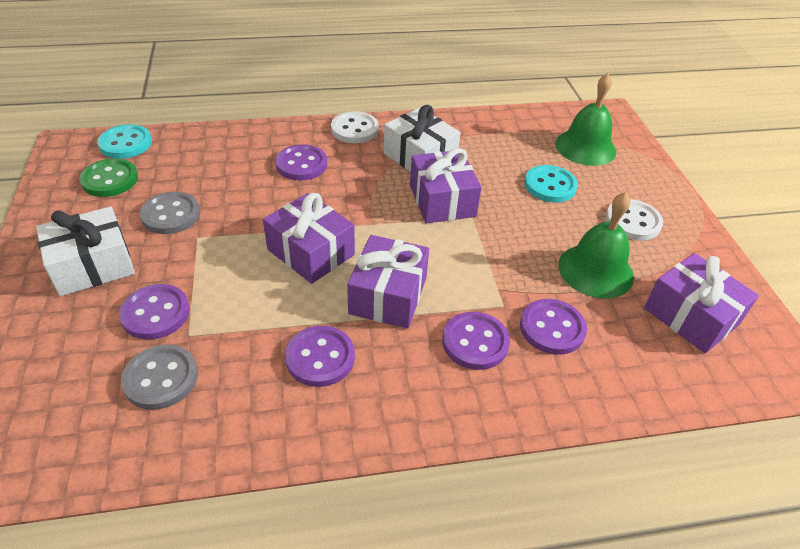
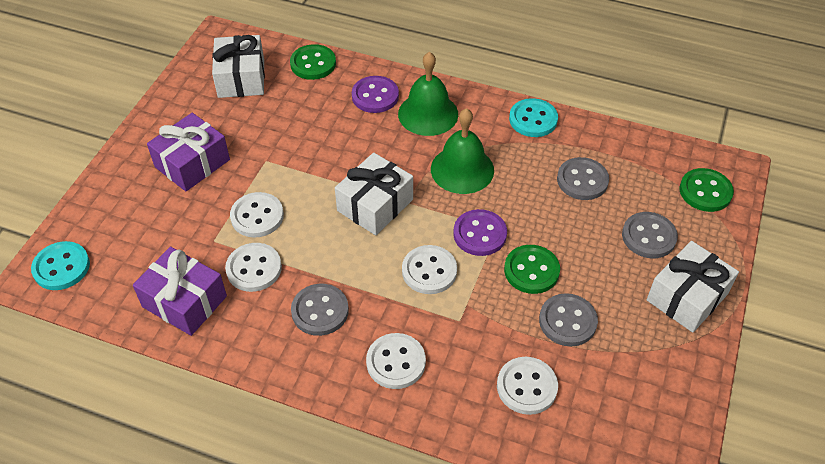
green button: 1 -> 3
grey button: 2 -> 4
purple button: 5 -> 2
purple gift: 4 -> 2
white button: 2 -> 5
white gift: 2 -> 3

*DIRECTIONS FOR THIS TASK*:
Could the data above be repeated exactly, with every picture dropped?

*SOLUTION*:
green button: 1 -> 3
grey button: 2 -> 4
purple button: 5 -> 2
purple gift: 4 -> 2
white button: 2 -> 5
white gift: 2 -> 3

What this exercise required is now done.